##### INPUT FOR THIS TASK

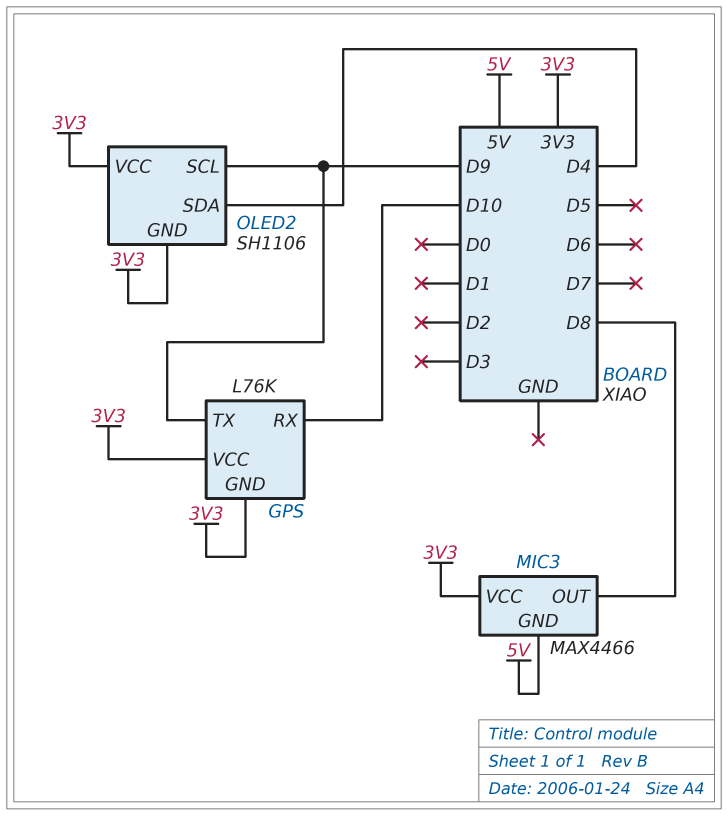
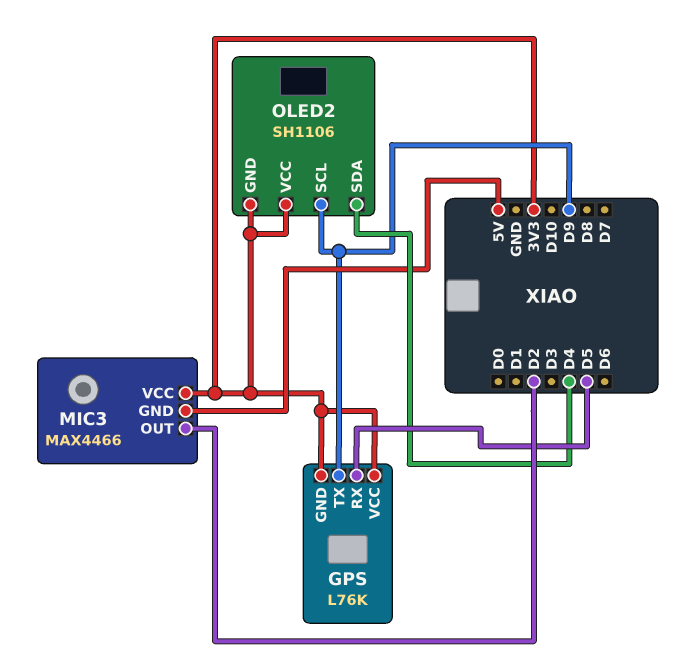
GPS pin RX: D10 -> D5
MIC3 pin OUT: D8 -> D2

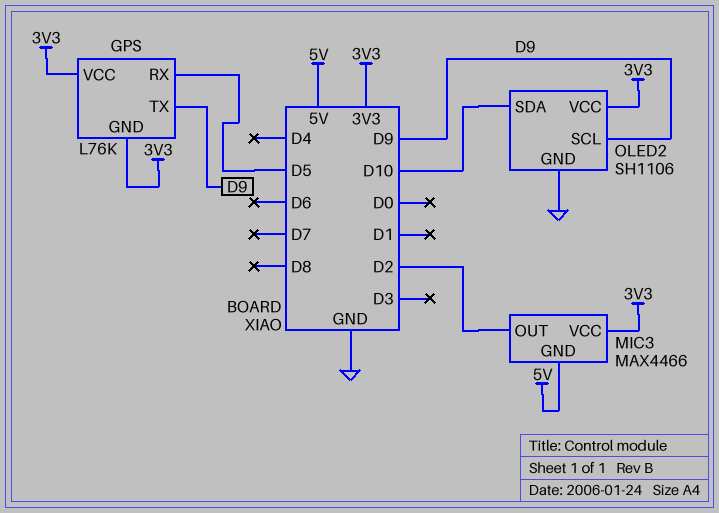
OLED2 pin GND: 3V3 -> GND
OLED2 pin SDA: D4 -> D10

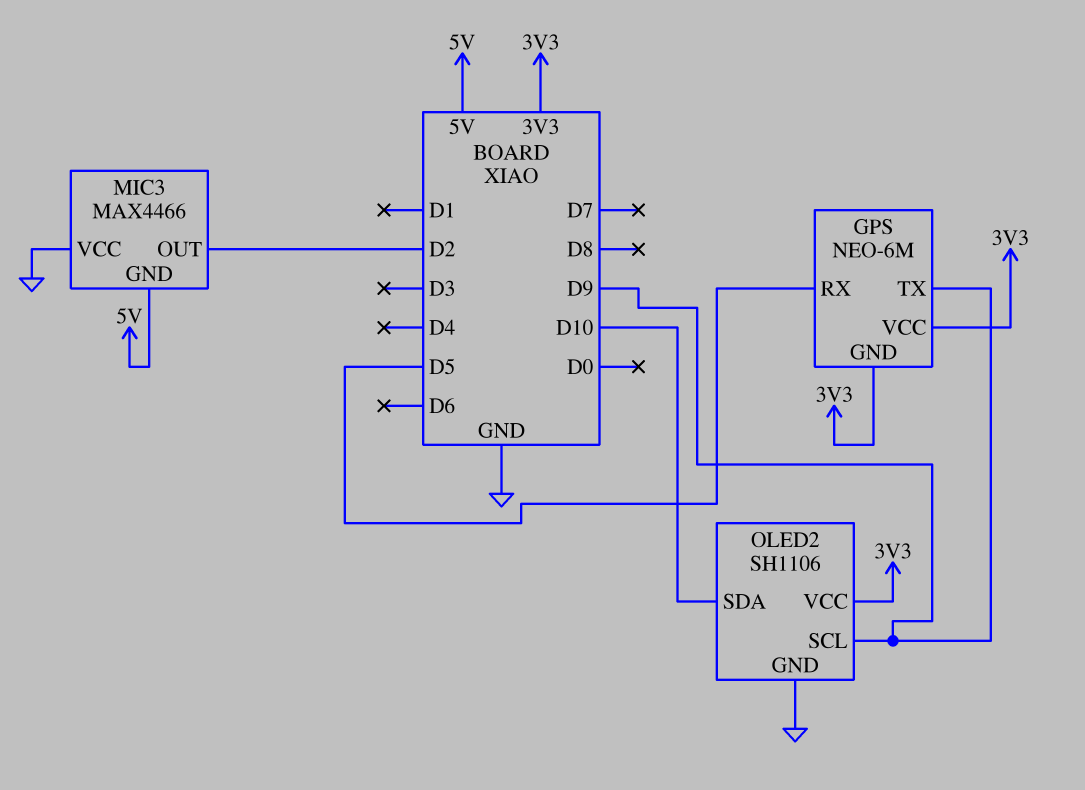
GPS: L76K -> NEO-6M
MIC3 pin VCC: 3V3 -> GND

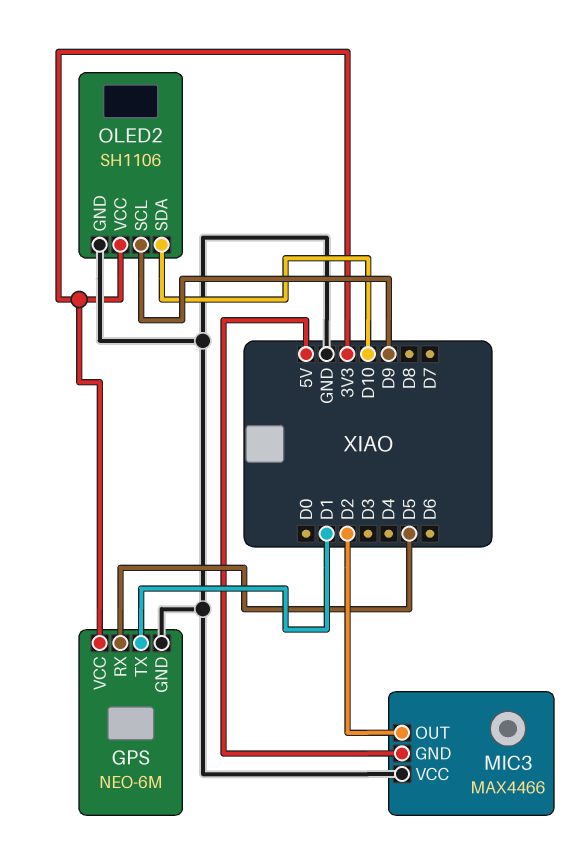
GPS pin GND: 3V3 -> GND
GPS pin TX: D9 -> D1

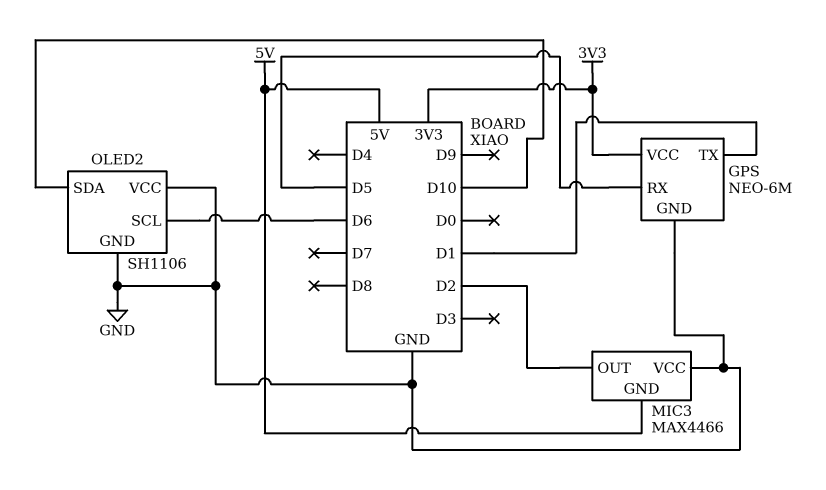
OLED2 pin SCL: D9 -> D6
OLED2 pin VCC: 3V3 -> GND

##########

With pictures omitted, restate word for word every line above from the one containing "GPS: L76K -> NEO-6M" to the end of the entries.

GPS: L76K -> NEO-6M
MIC3 pin VCC: 3V3 -> GND

GPS pin GND: 3V3 -> GND
GPS pin TX: D9 -> D1

OLED2 pin SCL: D9 -> D6
OLED2 pin VCC: 3V3 -> GND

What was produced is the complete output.